Problem details: Word for word, please copy the listing below, with its pictures left out.

━━━━━━━━━━

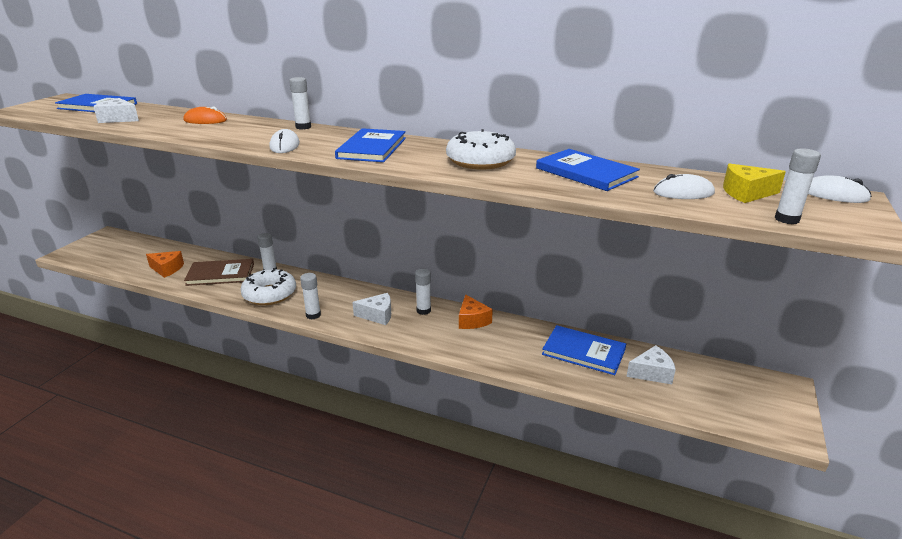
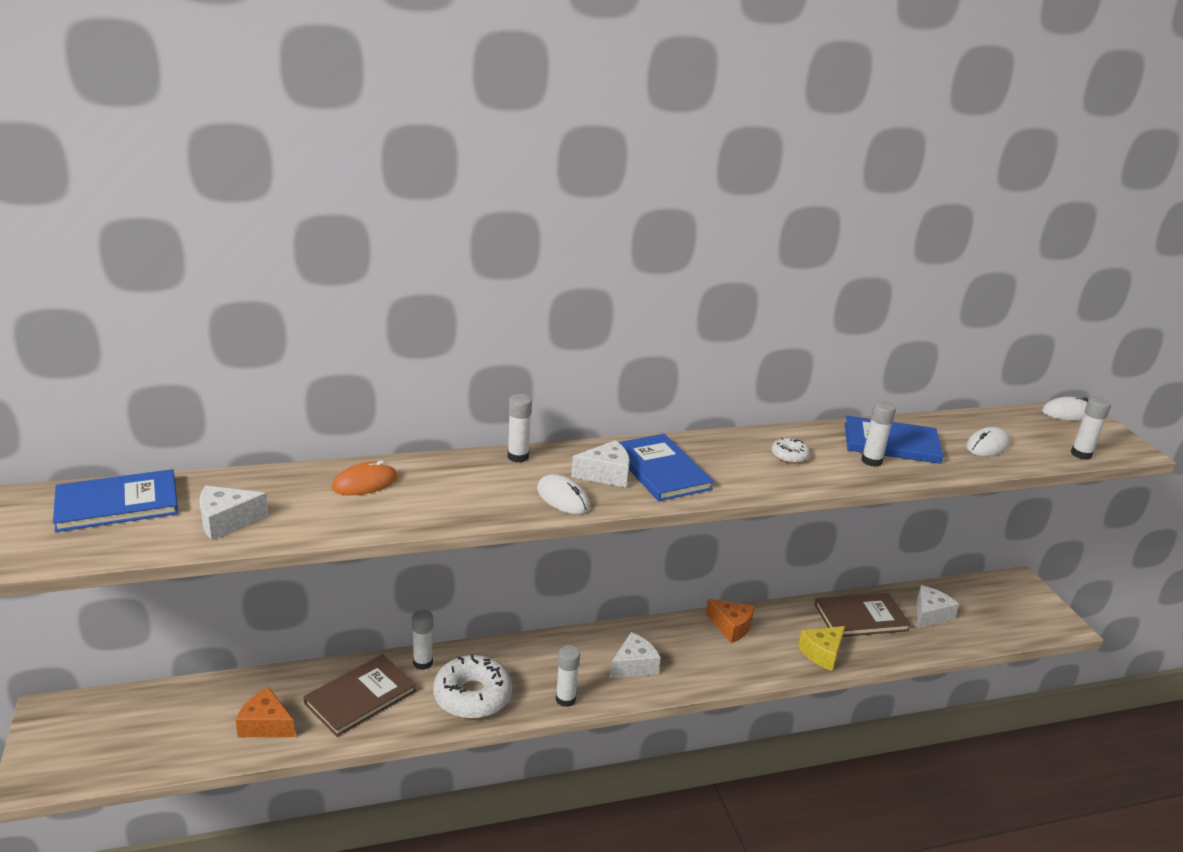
camera: 40 degrees left, 0 degrees up
(167, 269) = (265, 725): orange cheese -> orange cheese turned 135 degrees counterclockwise
(334, 143) = (606, 474): none -> white cheese
(423, 310) = (671, 637): white glue stick -> white glue stick (871, 461)
(480, 161) = (789, 456): white donut -> white donut, size x0.47
(583, 352) = (861, 617): blue book -> brown book
(746, 193) = (1022, 431): yellow cheese -> yellow cheese (822, 653)

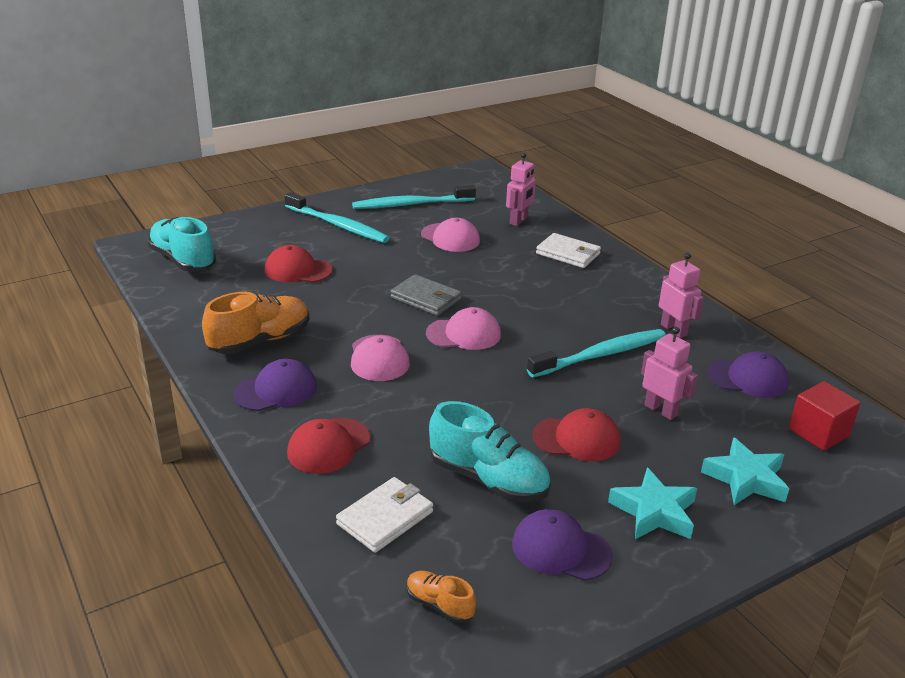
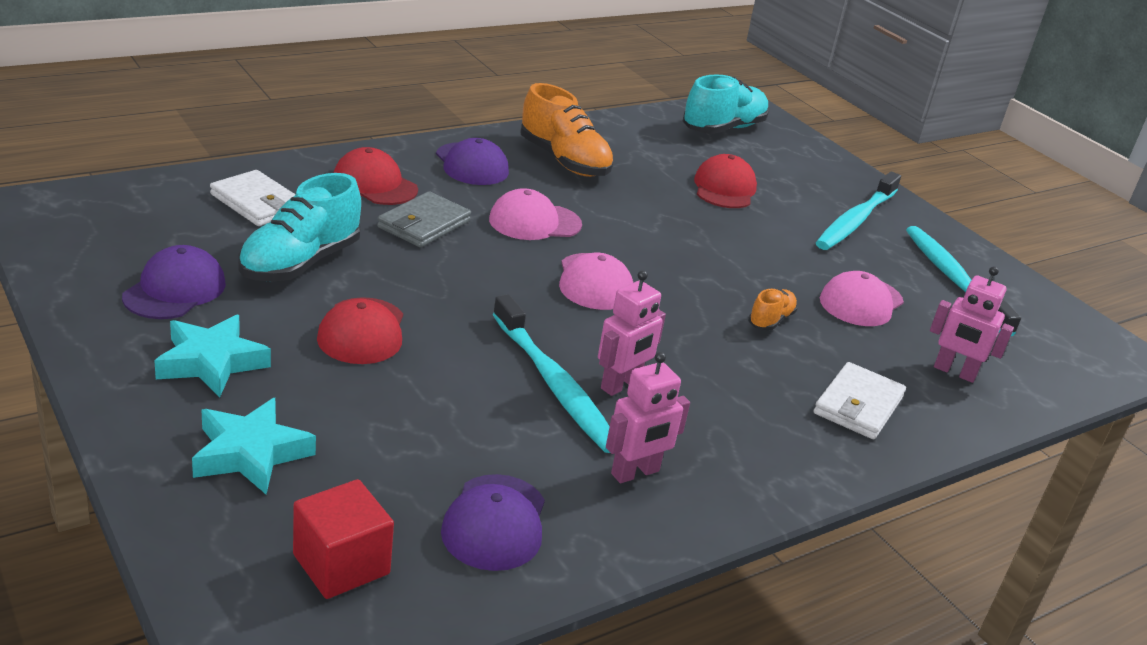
camera: 85 degrees right, 0 degrees up
(426, 298) = (678, 265): grey wallet -> grey wallet (424, 224)
(439, 605) = (130, 217): orange shoe -> orange shoe (770, 320)
(661, 410) = (416, 411): pink robot -> pink robot (621, 385)

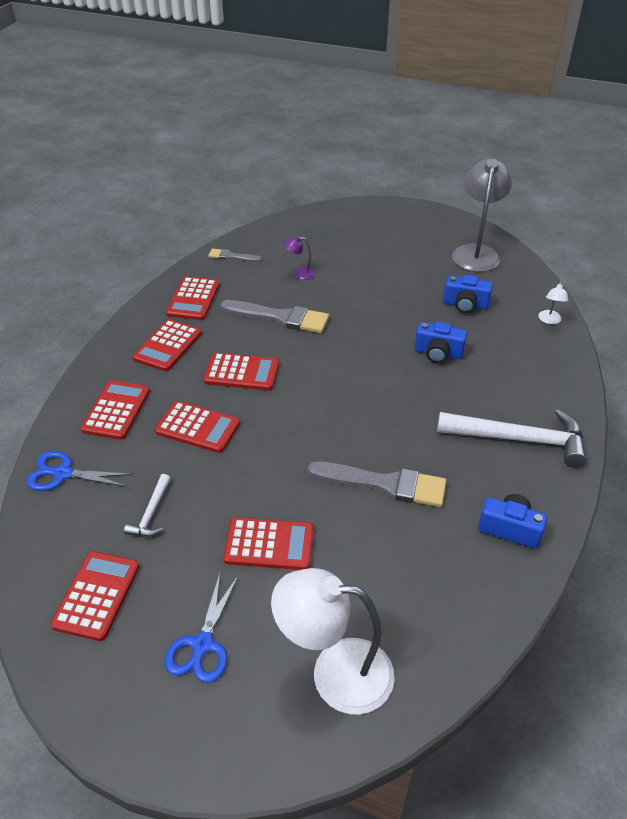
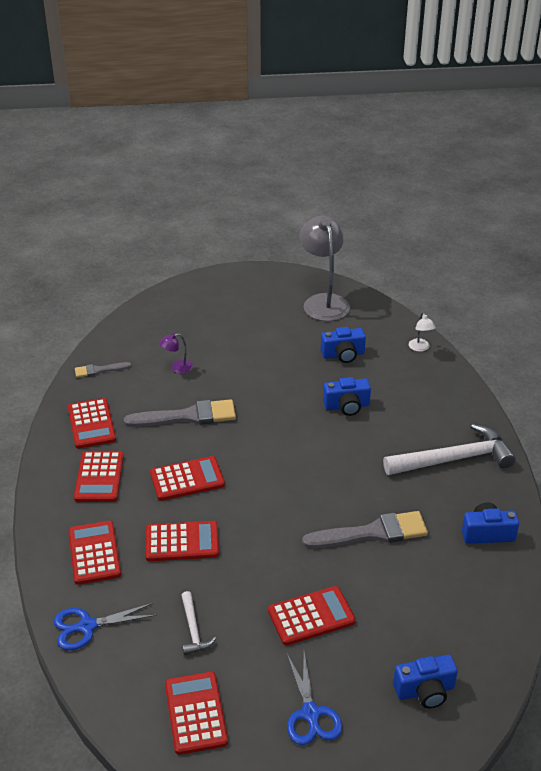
camera: 25 degrees left, 5 degrees down
(335, 673) = (425, 691): white lamp -> blue camera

━━━━━━━━━━

Answer box:
camera: 40 degrees left, 0 degrees up
(167, 269) = (265, 725): orange cheese -> orange cheese turned 135 degrees counterclockwise
(334, 143) = (606, 474): none -> white cheese
(423, 310) = (671, 637): white glue stick -> white glue stick (871, 461)
(480, 161) = (789, 456): white donut -> white donut, size x0.47
(583, 352) = (861, 617): blue book -> brown book
(746, 193) = (1022, 431): yellow cheese -> yellow cheese (822, 653)

camera: 85 degrees right, 0 degrees up
(426, 298) = (678, 265): grey wallet -> grey wallet (424, 224)
(439, 605) = (130, 217): orange shoe -> orange shoe (770, 320)
(661, 410) = (416, 411): pink robot -> pink robot (621, 385)

camera: 25 degrees left, 5 degrees down
(335, 673) = (425, 691): white lamp -> blue camera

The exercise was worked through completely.